RECORD SET Start Marker
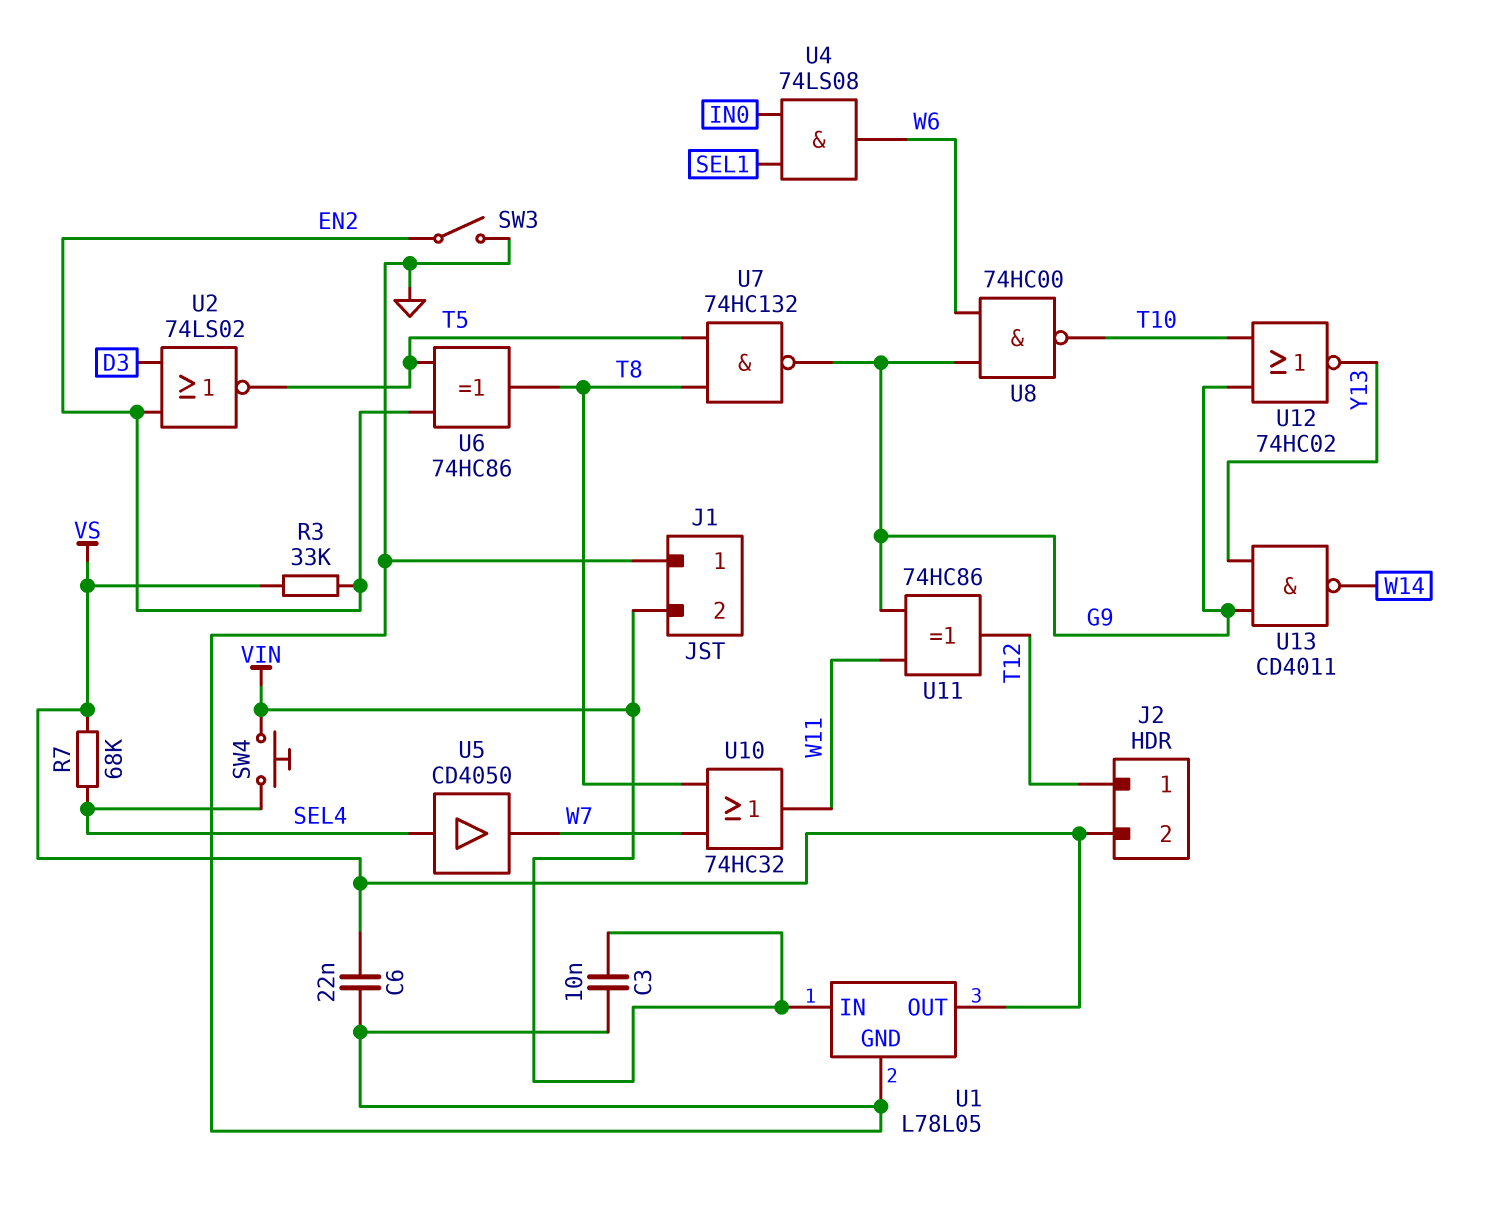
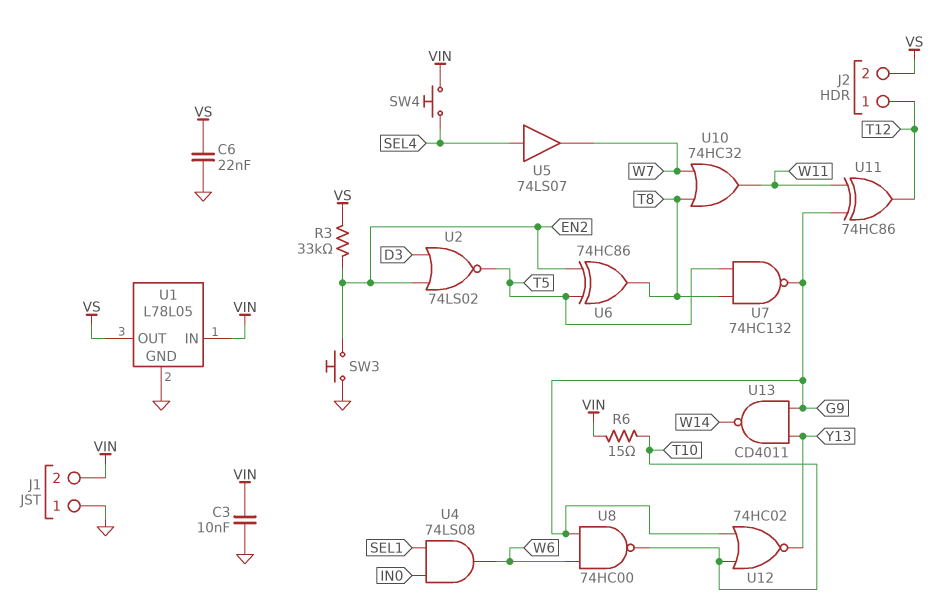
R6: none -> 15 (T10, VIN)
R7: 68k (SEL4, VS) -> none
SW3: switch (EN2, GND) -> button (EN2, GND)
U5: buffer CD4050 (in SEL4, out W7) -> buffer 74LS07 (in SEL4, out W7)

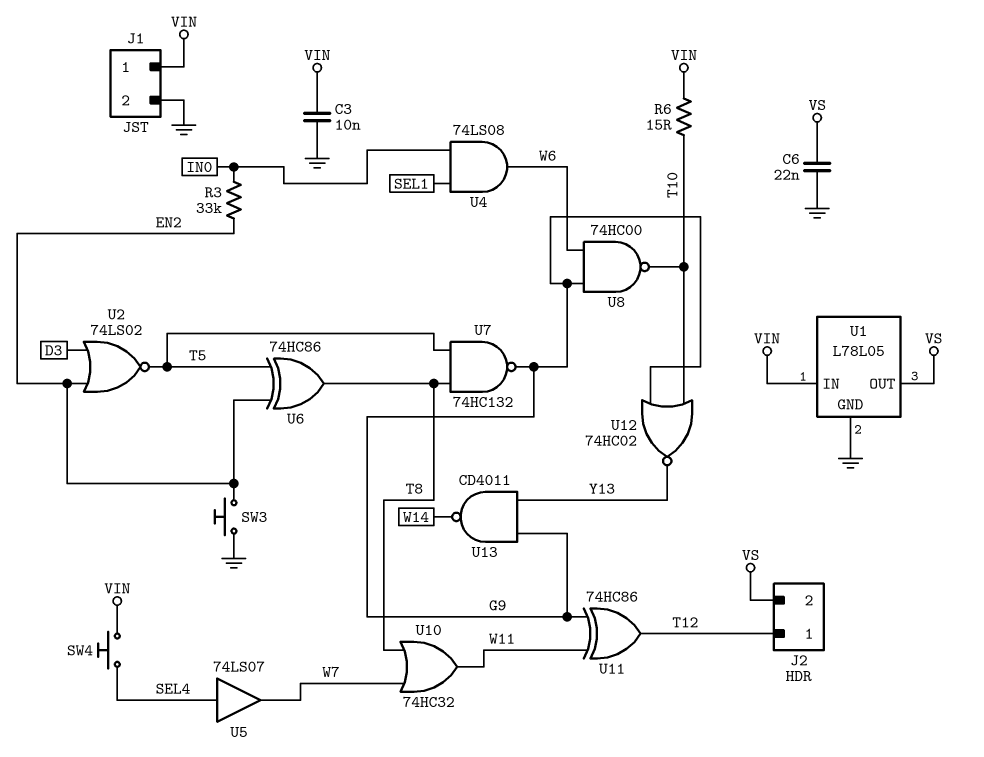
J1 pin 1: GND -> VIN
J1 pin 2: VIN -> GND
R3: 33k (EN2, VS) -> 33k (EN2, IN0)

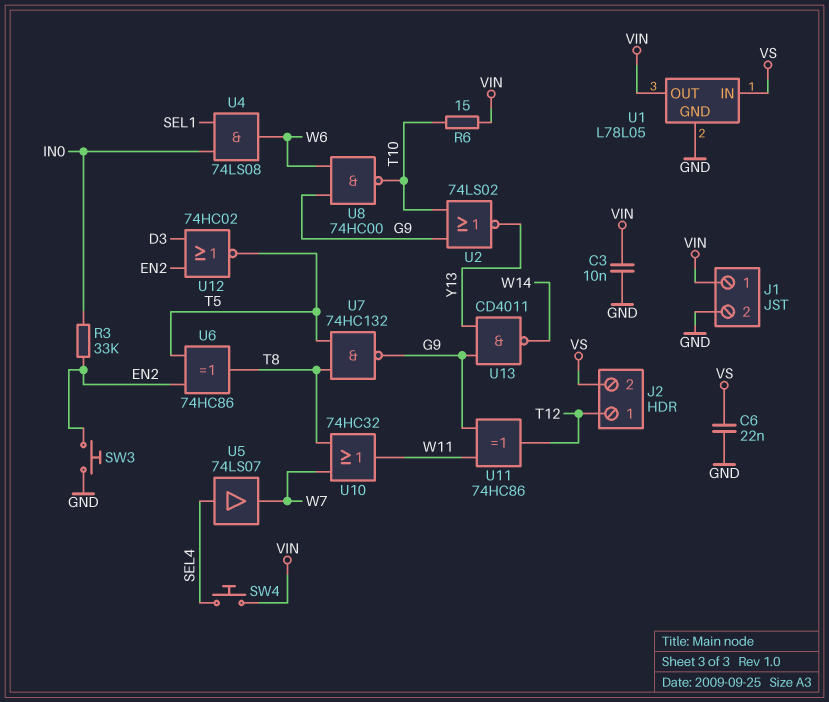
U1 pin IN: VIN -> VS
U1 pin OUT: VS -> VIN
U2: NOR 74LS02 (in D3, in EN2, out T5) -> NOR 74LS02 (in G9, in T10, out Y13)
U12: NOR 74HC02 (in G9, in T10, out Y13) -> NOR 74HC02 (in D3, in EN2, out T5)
RECORD SET End Marker
In your copy, include no pictures; print every line above exactly.

R6: none -> 15 (T10, VIN)
R7: 68k (SEL4, VS) -> none
SW3: switch (EN2, GND) -> button (EN2, GND)
U5: buffer CD4050 (in SEL4, out W7) -> buffer 74LS07 (in SEL4, out W7)

J1 pin 1: GND -> VIN
J1 pin 2: VIN -> GND
R3: 33k (EN2, VS) -> 33k (EN2, IN0)

U1 pin IN: VIN -> VS
U1 pin OUT: VS -> VIN
U2: NOR 74LS02 (in D3, in EN2, out T5) -> NOR 74LS02 (in G9, in T10, out Y13)
U12: NOR 74HC02 (in G9, in T10, out Y13) -> NOR 74HC02 (in D3, in EN2, out T5)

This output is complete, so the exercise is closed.